▸ **Exercise**
The records shown below are to be repeated exactly and completely.

Dataset records:
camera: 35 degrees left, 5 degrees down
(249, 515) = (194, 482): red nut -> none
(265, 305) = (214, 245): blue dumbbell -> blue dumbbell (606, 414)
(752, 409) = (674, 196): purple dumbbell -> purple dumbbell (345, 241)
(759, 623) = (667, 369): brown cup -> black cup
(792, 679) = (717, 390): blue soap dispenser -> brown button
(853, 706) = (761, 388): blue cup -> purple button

▸ **Answer for the task**
camera: 35 degrees left, 5 degrees down
(249, 515) = (194, 482): red nut -> none
(265, 305) = (214, 245): blue dumbbell -> blue dumbbell (606, 414)
(752, 409) = (674, 196): purple dumbbell -> purple dumbbell (345, 241)
(759, 623) = (667, 369): brown cup -> black cup
(792, 679) = (717, 390): blue soap dispenser -> brown button
(853, 706) = (761, 388): blue cup -> purple button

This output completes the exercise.